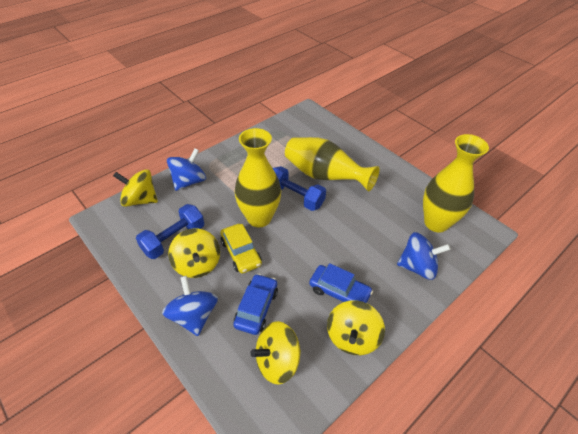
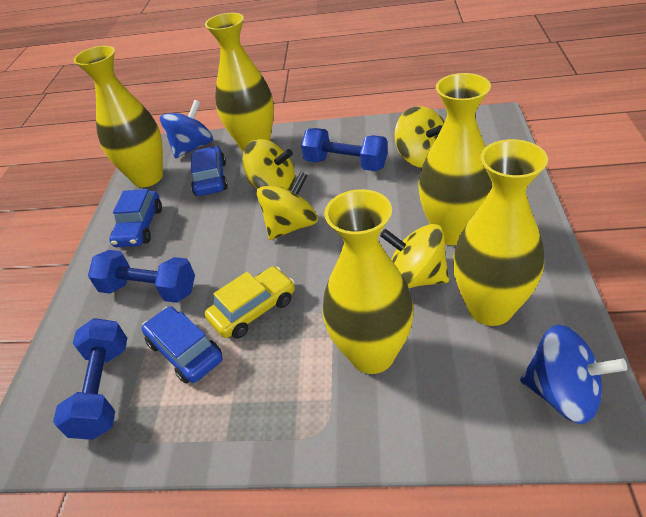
blue car: 2 -> 3
blue dumbbell: 2 -> 3
blue spinning top: 3 -> 2
yellow vase: 3 -> 5

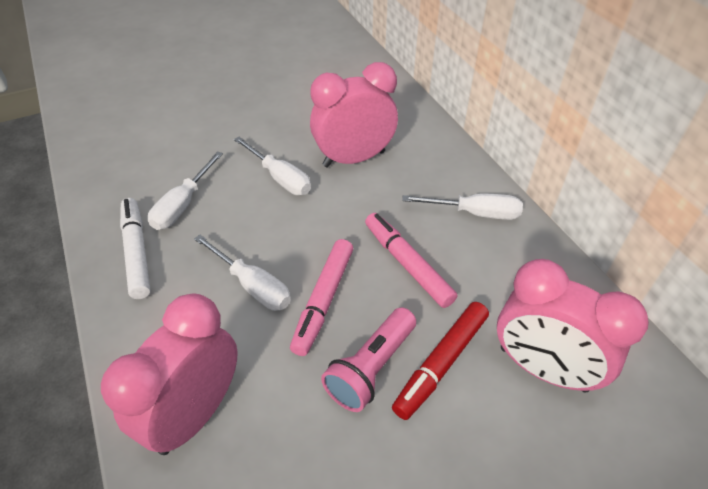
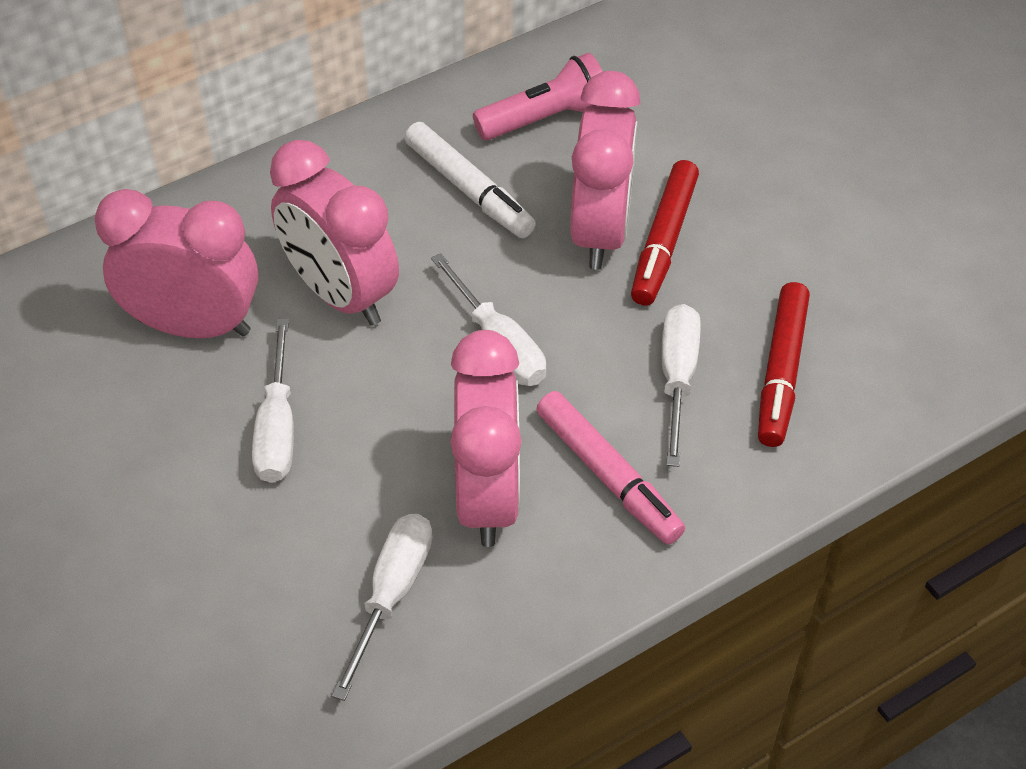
pink clock: 3 -> 4
pink marker: 2 -> 1
red marker: 1 -> 2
-=-=-
EXERCISE INSTRUCTIONS — Restate the records above word for word. Skip every picture.

SOLUTION FOR THIS PROBLEM —
blue car: 2 -> 3
blue dumbbell: 2 -> 3
blue spinning top: 3 -> 2
yellow vase: 3 -> 5

pink clock: 3 -> 4
pink marker: 2 -> 1
red marker: 1 -> 2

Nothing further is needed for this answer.